▸ **The problem**
Report every line of the entries that contains the word "schottky".
(Record excerpts Opens)
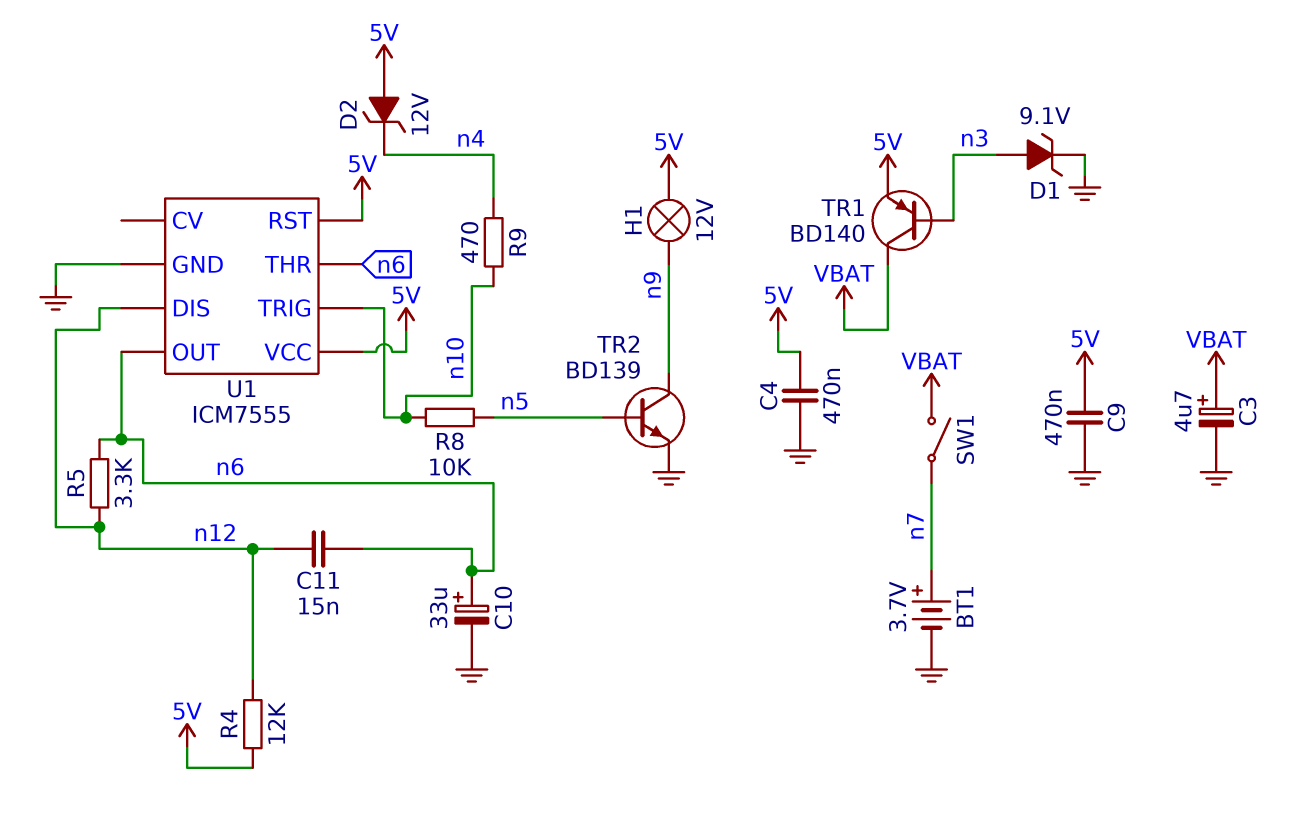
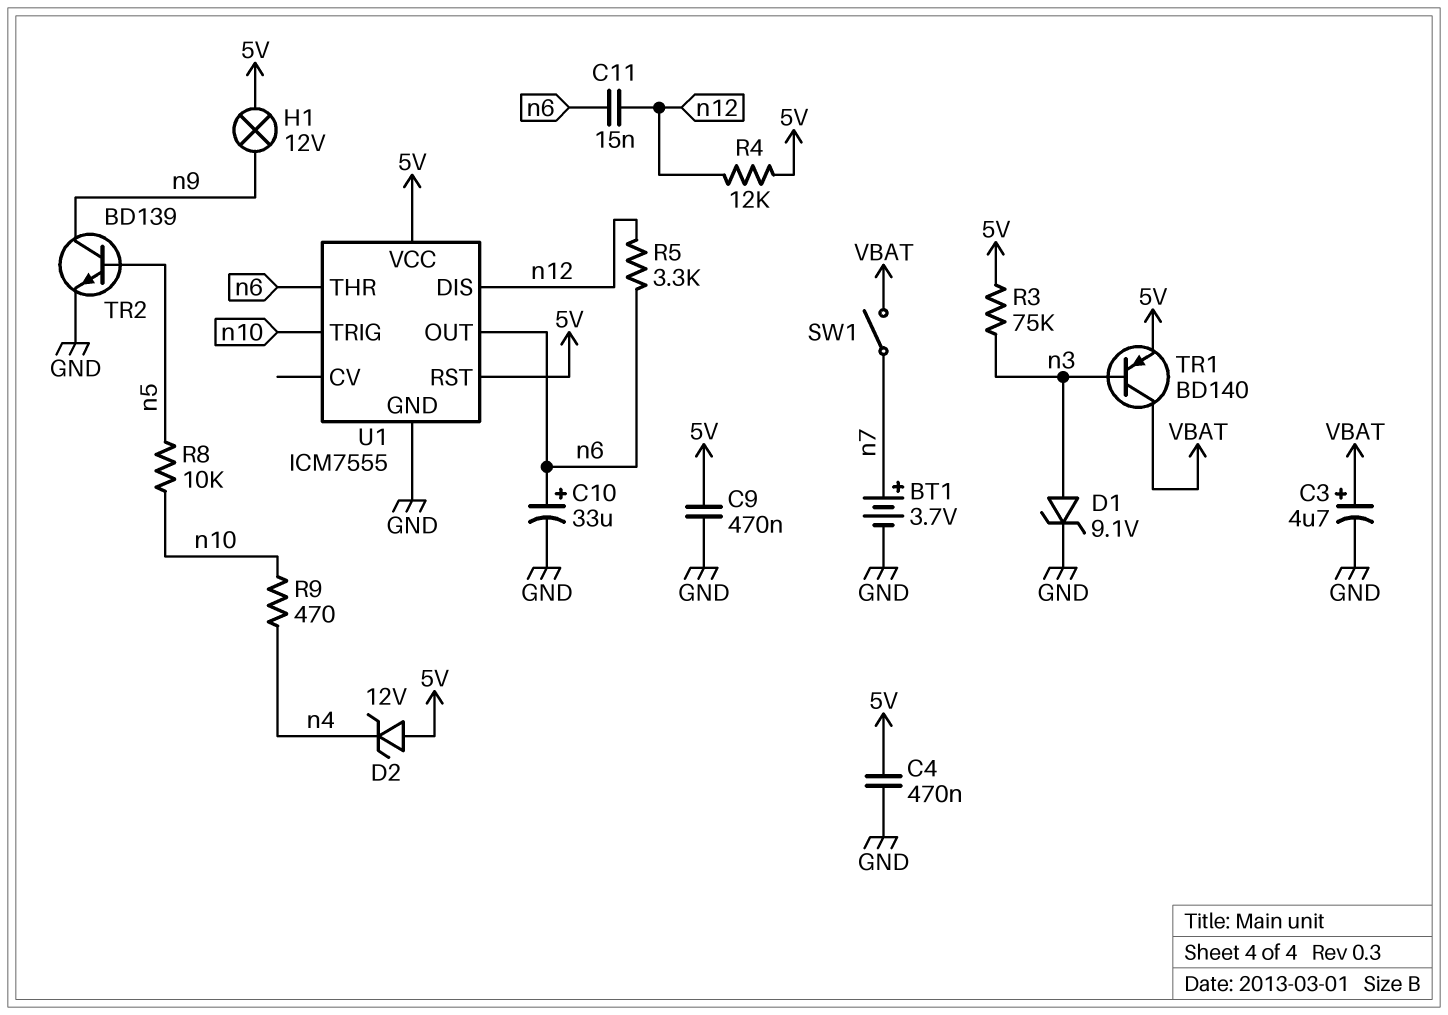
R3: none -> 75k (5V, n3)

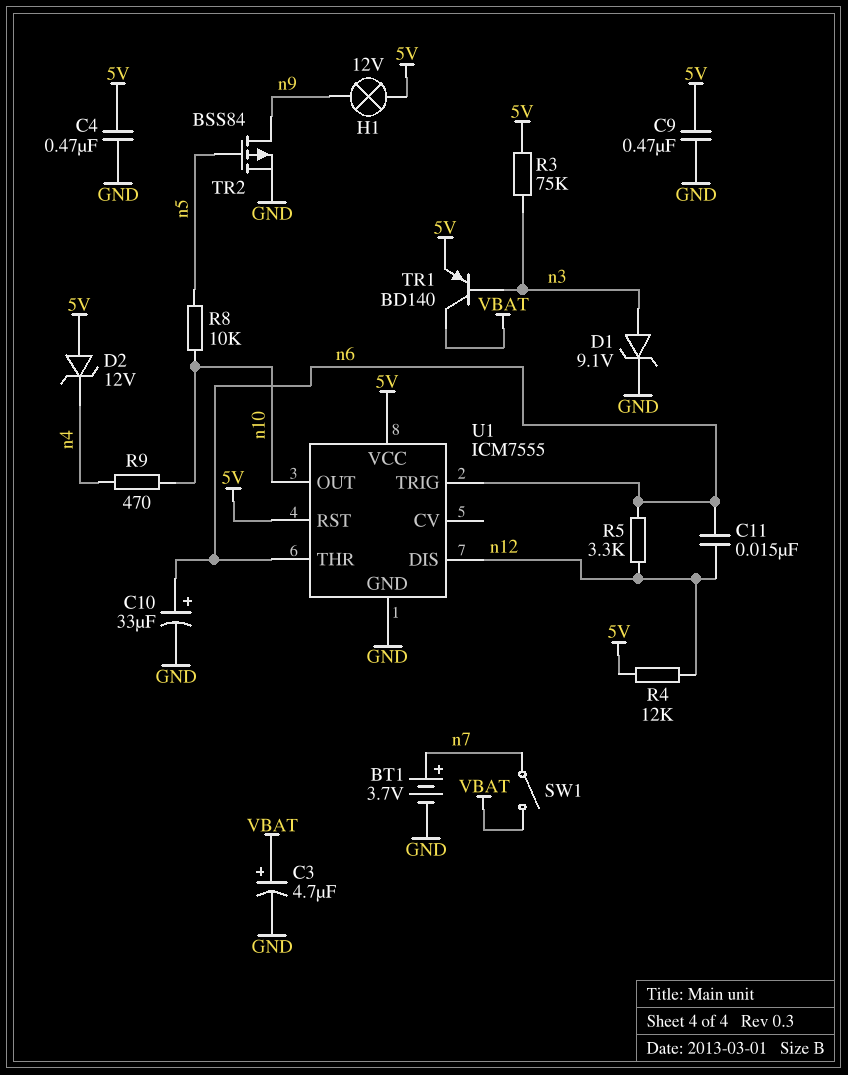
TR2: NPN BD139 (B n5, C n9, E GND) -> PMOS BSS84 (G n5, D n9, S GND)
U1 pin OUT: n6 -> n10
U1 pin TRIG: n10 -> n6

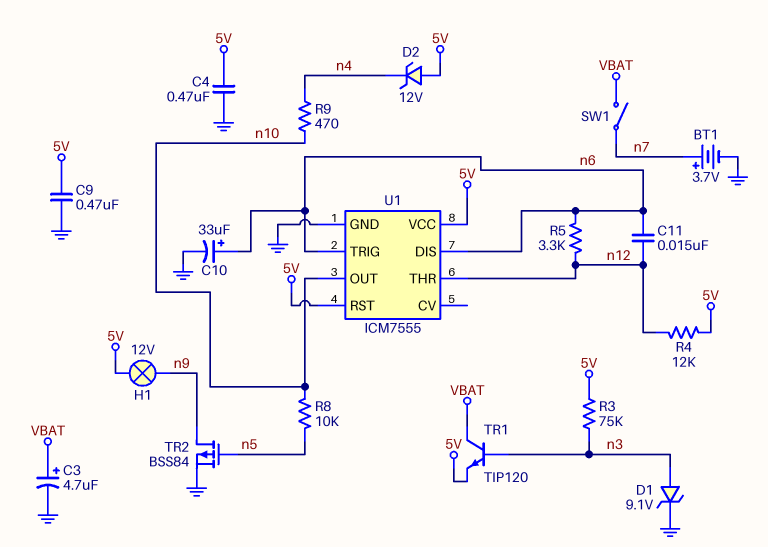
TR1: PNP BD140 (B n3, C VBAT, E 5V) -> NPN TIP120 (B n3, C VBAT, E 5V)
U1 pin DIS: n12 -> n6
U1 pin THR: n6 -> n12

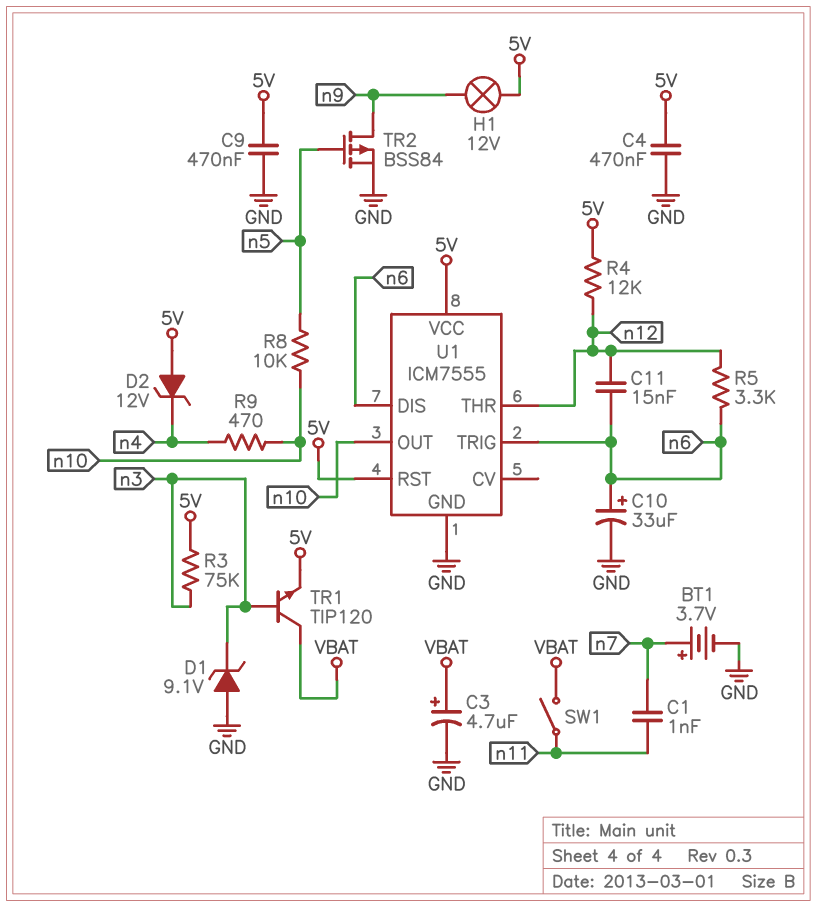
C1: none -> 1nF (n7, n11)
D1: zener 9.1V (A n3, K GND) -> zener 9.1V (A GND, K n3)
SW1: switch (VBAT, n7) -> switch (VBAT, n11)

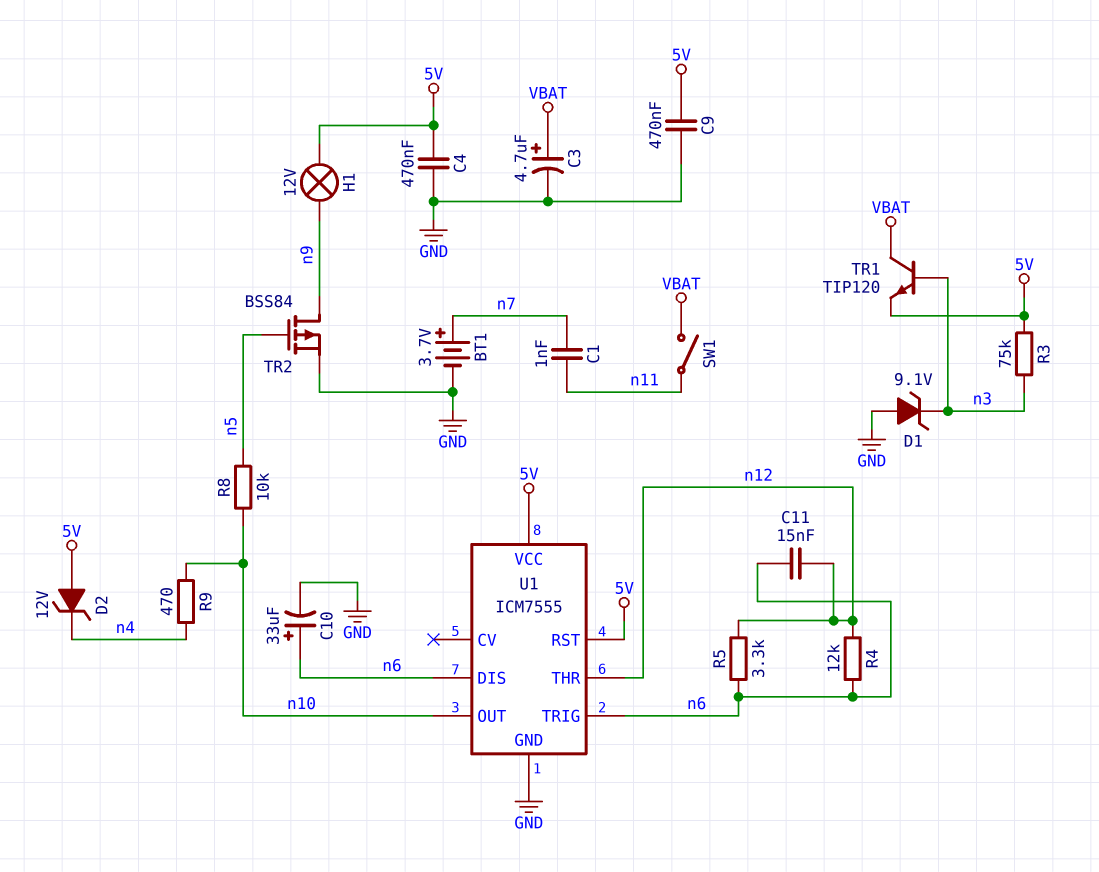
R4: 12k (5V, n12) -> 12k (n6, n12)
(Record excerpts Closes)
(Record excerpts Opens)
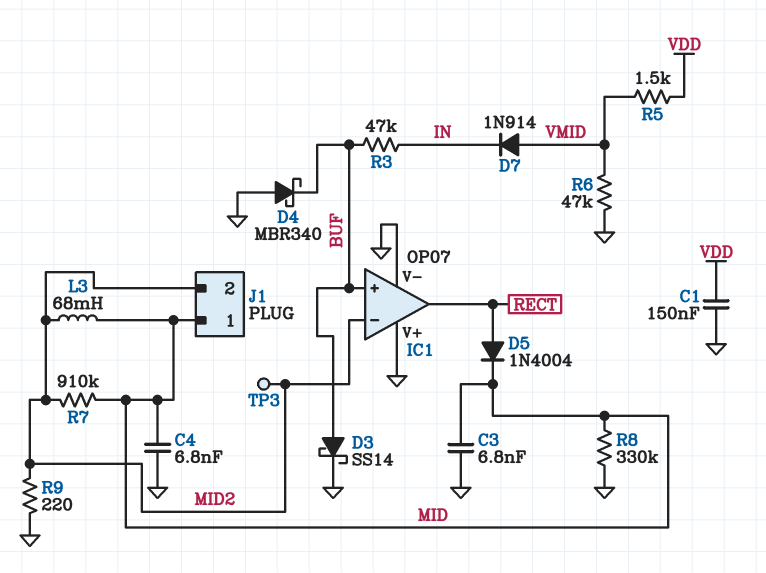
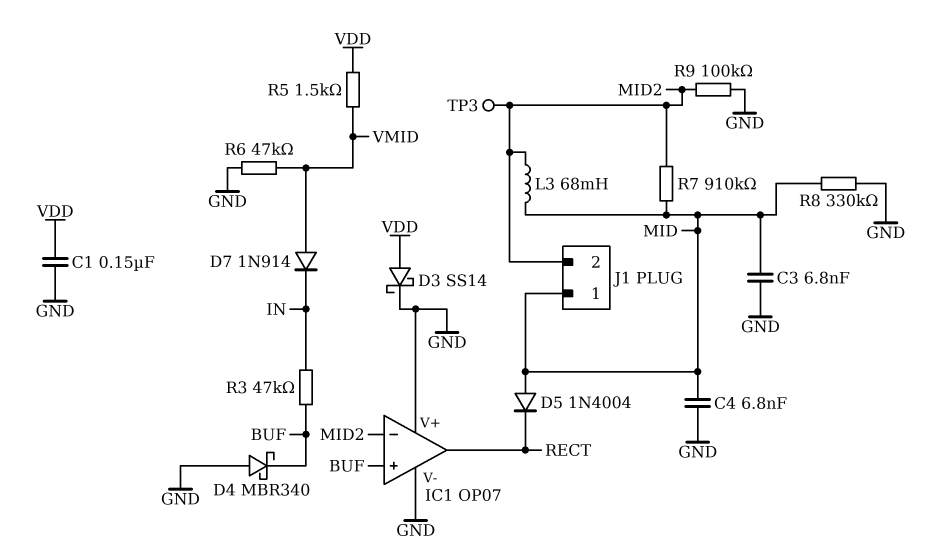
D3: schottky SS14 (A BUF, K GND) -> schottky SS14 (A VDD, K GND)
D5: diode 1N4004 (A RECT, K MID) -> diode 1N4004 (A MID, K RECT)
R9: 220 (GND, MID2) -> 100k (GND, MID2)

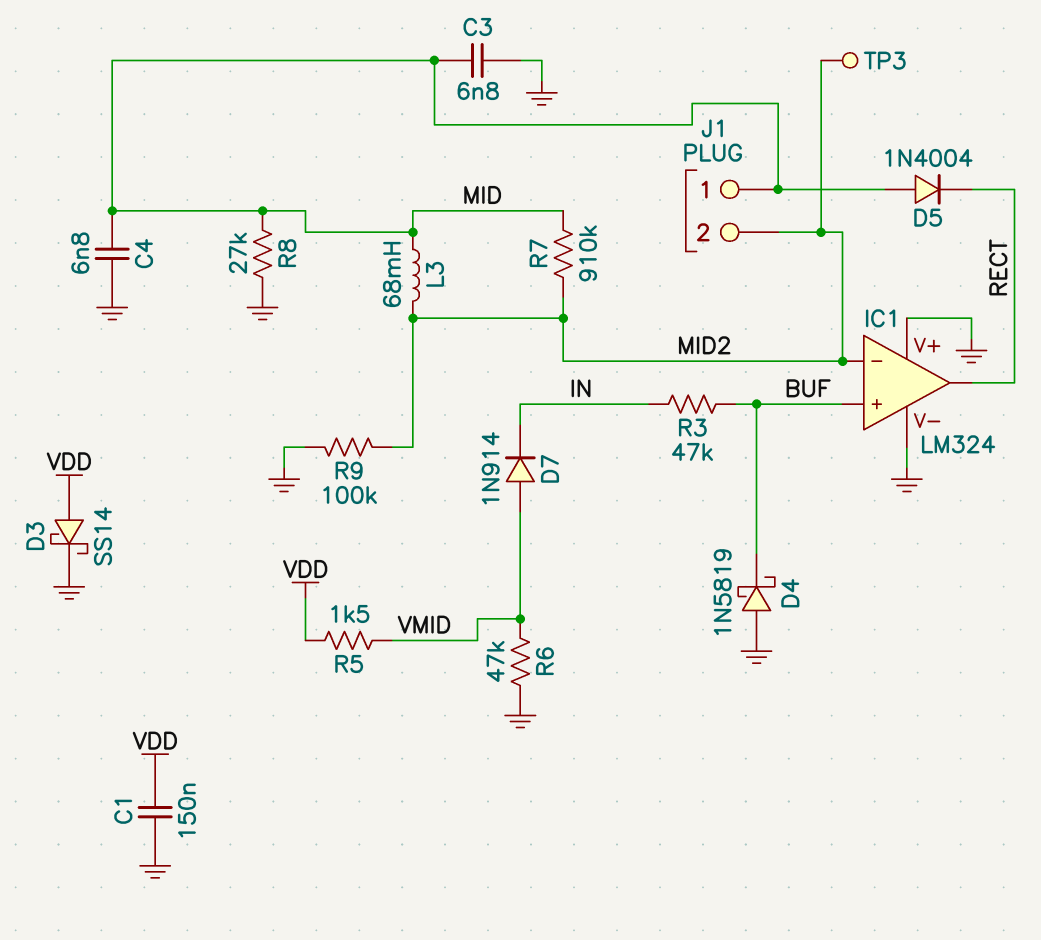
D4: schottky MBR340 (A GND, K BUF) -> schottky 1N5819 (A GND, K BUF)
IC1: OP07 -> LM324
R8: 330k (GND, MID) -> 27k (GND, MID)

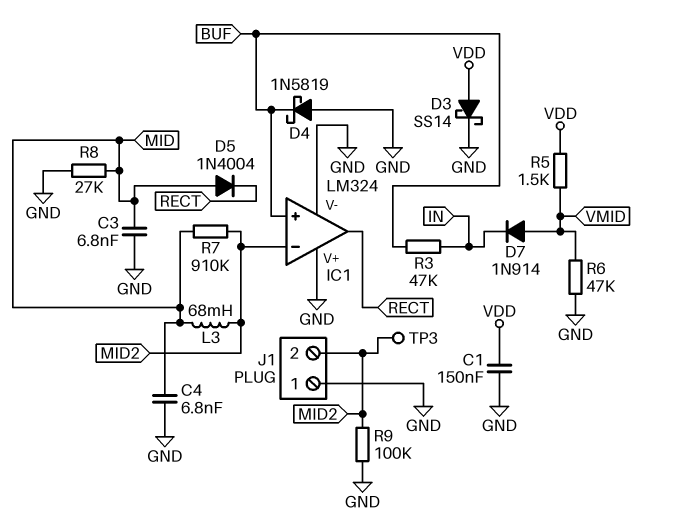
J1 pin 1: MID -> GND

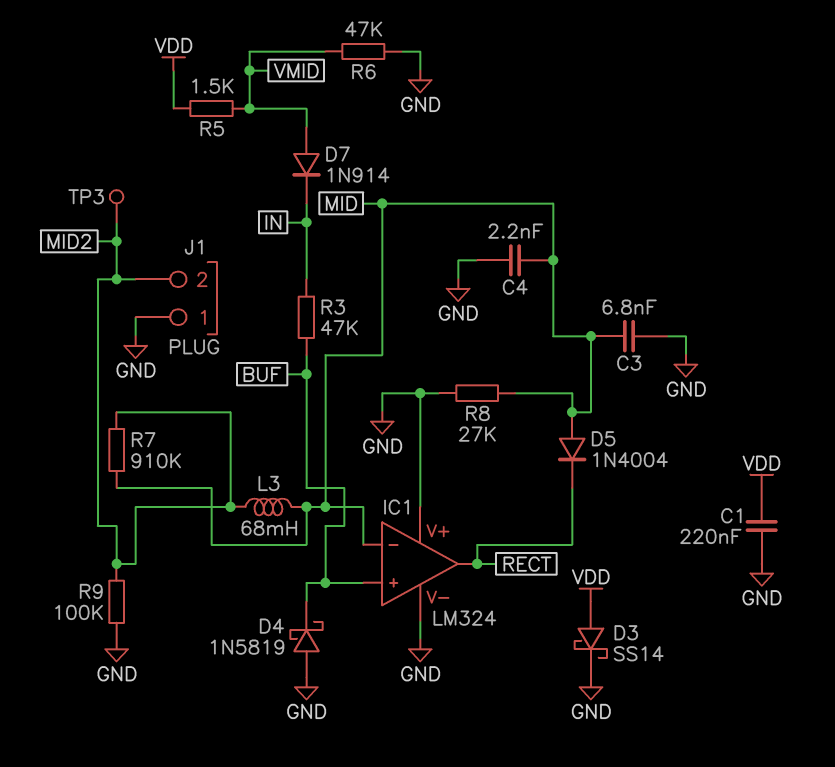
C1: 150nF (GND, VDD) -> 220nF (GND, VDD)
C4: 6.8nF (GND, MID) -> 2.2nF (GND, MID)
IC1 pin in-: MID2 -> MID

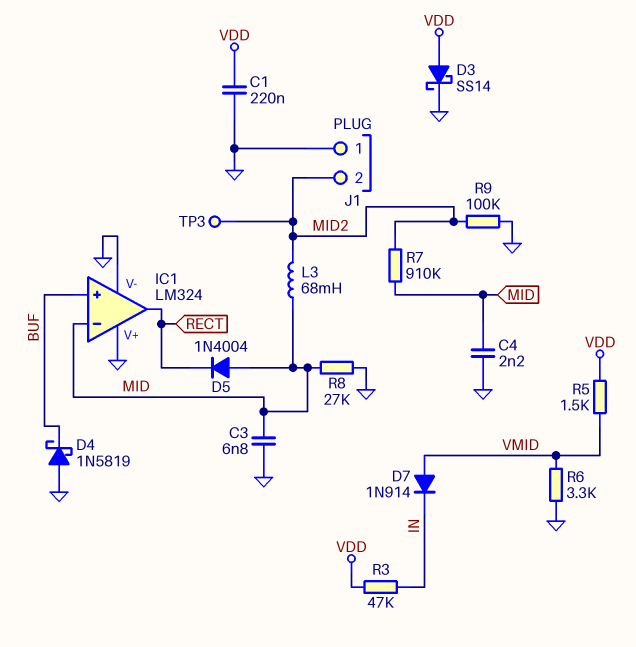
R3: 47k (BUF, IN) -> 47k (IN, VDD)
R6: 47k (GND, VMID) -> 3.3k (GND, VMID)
(Record excerpts Closes)
▸ **Answer below**
D3: schottky SS14 (A BUF, K GND) -> schottky SS14 (A VDD, K GND)
D4: schottky MBR340 (A GND, K BUF) -> schottky 1N5819 (A GND, K BUF)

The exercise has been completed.